Before-and-after change records:
————
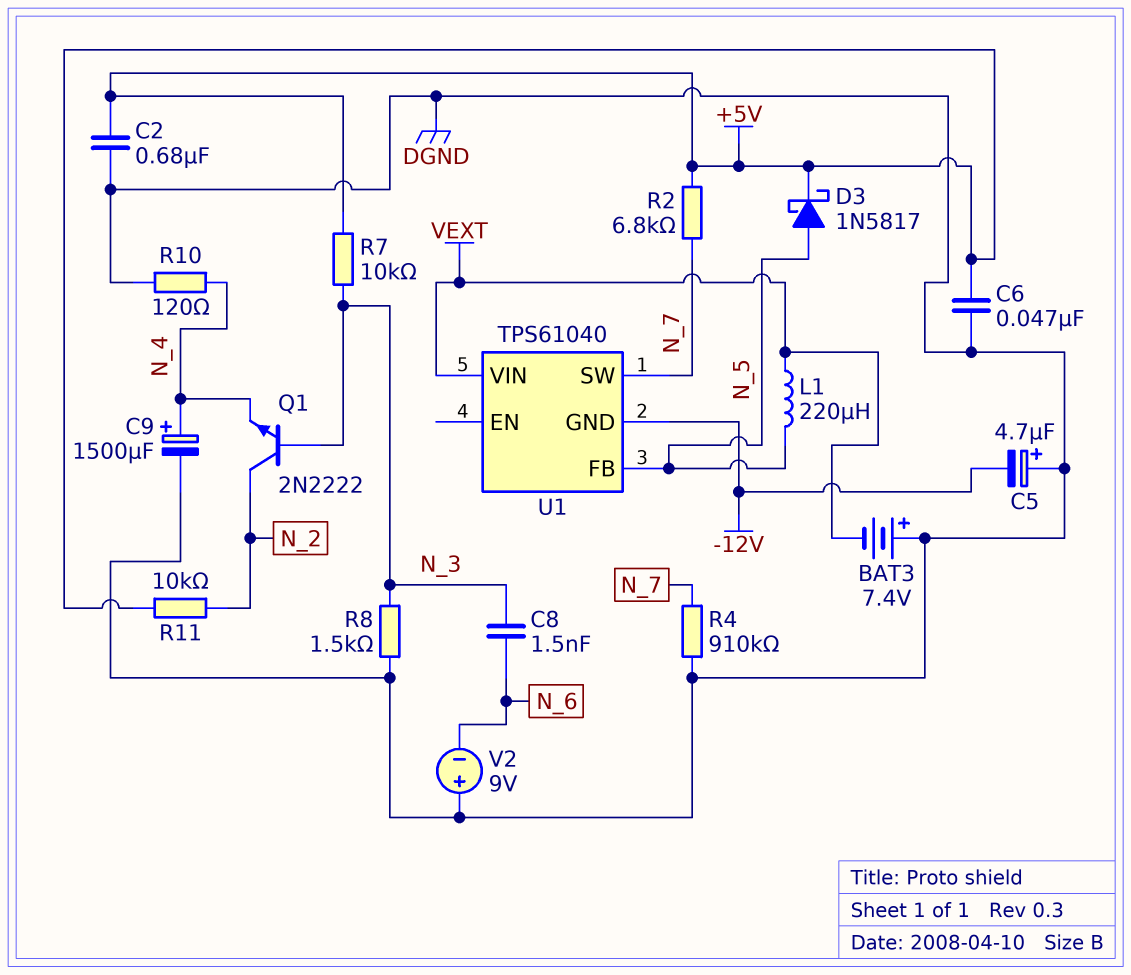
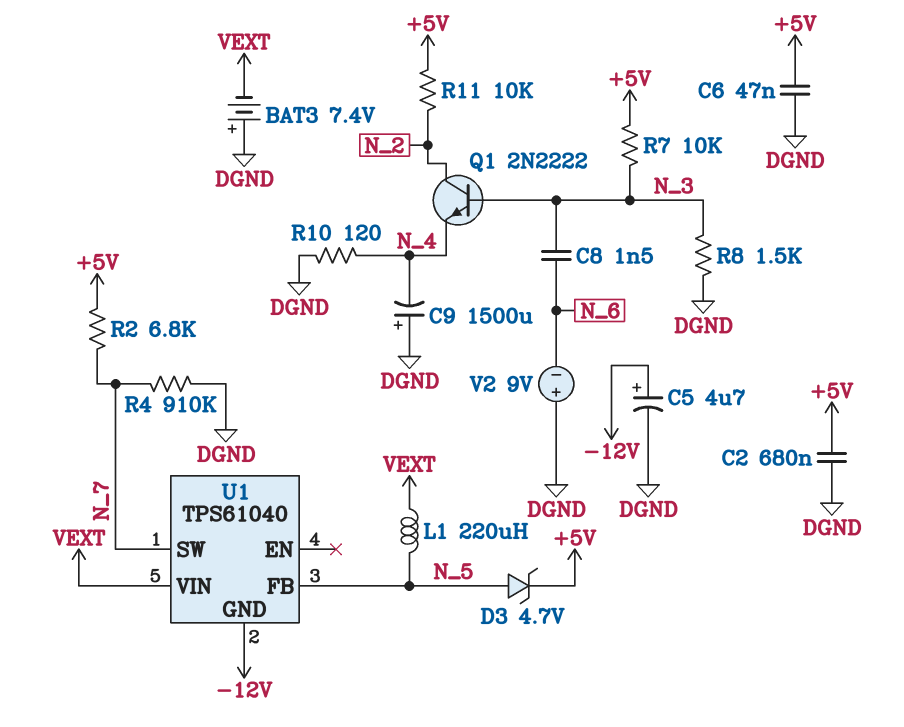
C5: 4.7uF (plus DGND, minus -12V) -> 4.7uF (plus -12V, minus DGND)
C9: 1500uF (plus N_4, minus DGND) -> 1500uF (plus DGND, minus N_4)
D3: schottky 1N5817 (A N_5, K +5V) -> zener 4.7V (A N_5, K +5V)

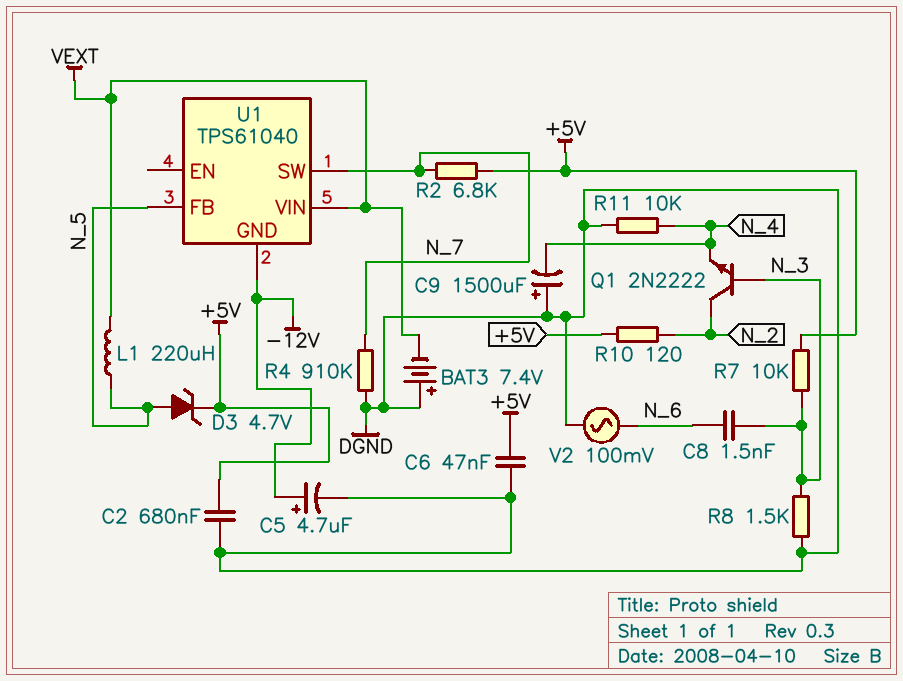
R10: 120 (DGND, N_4) -> 120 (+5V, N_2)
R11: 10k (+5V, N_2) -> 10k (DGND, N_4)
V2: 9V (plus DGND, minus N_6) -> AC 100mV (DGND, N_6)

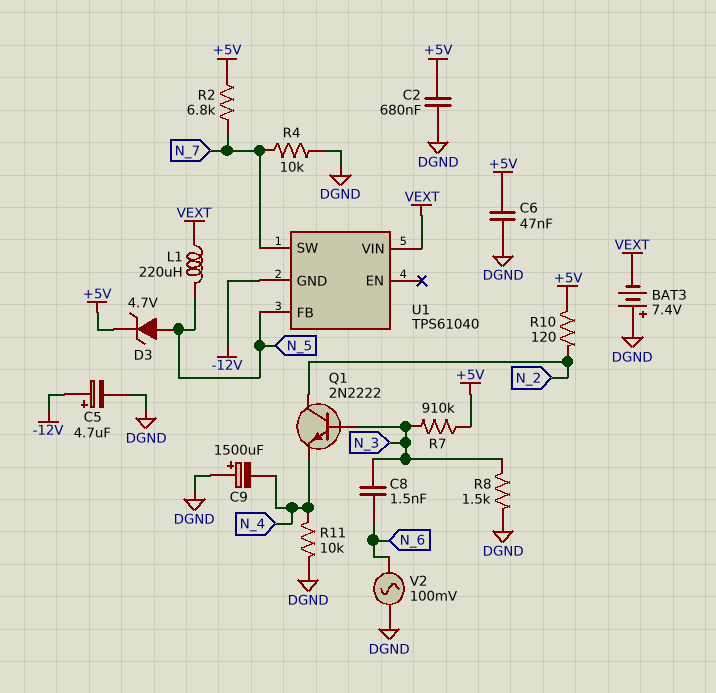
R4: 910k (DGND, N_7) -> 10k (DGND, N_7)
R7: 10k (+5V, N_3) -> 910k (+5V, N_3)

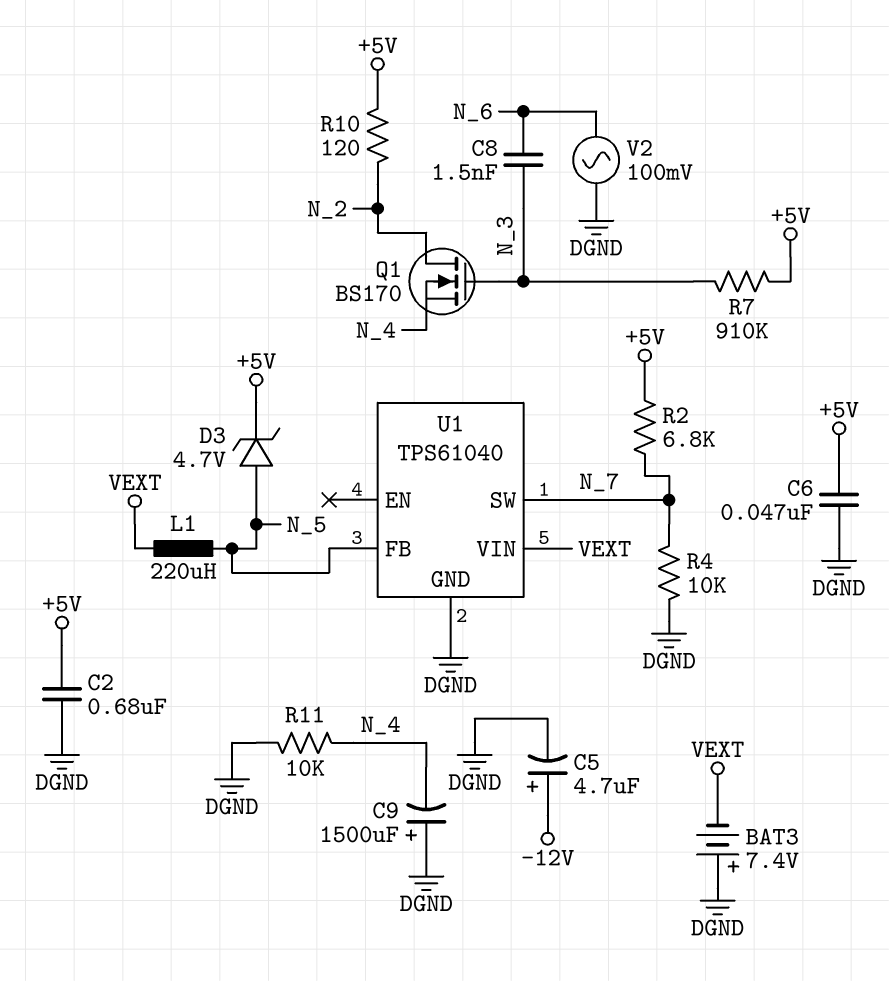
Q1: NPN 2N2222 (B N_3, C N_2, E N_4) -> NMOS BS170 (G N_3, D N_2, S N_4)
R8: 1.5k (DGND, N_3) -> none
U1 pin GND: -12V -> DGND

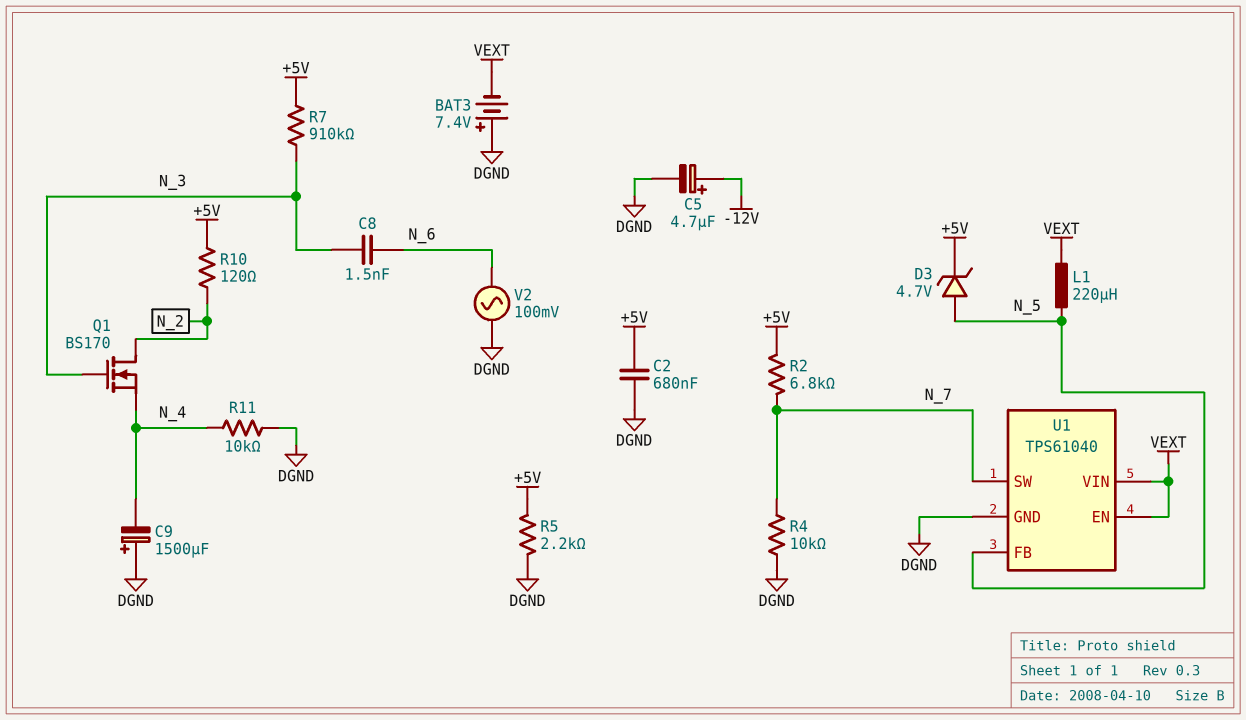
C6: 47nF (+5V, DGND) -> none
R5: none -> 2.2k (+5V, DGND)
U1 pin EN: none -> VEXT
————
• [PROBLEM DESCRIPTION]: Retype all of the entries exactly as written, leaving out any images.

• [RESPONSE]:
C5: 4.7uF (plus DGND, minus -12V) -> 4.7uF (plus -12V, minus DGND)
C9: 1500uF (plus N_4, minus DGND) -> 1500uF (plus DGND, minus N_4)
D3: schottky 1N5817 (A N_5, K +5V) -> zener 4.7V (A N_5, K +5V)

R10: 120 (DGND, N_4) -> 120 (+5V, N_2)
R11: 10k (+5V, N_2) -> 10k (DGND, N_4)
V2: 9V (plus DGND, minus N_6) -> AC 100mV (DGND, N_6)

R4: 910k (DGND, N_7) -> 10k (DGND, N_7)
R7: 10k (+5V, N_3) -> 910k (+5V, N_3)

Q1: NPN 2N2222 (B N_3, C N_2, E N_4) -> NMOS BS170 (G N_3, D N_2, S N_4)
R8: 1.5k (DGND, N_3) -> none
U1 pin GND: -12V -> DGND

C6: 47nF (+5V, DGND) -> none
R5: none -> 2.2k (+5V, DGND)
U1 pin EN: none -> VEXT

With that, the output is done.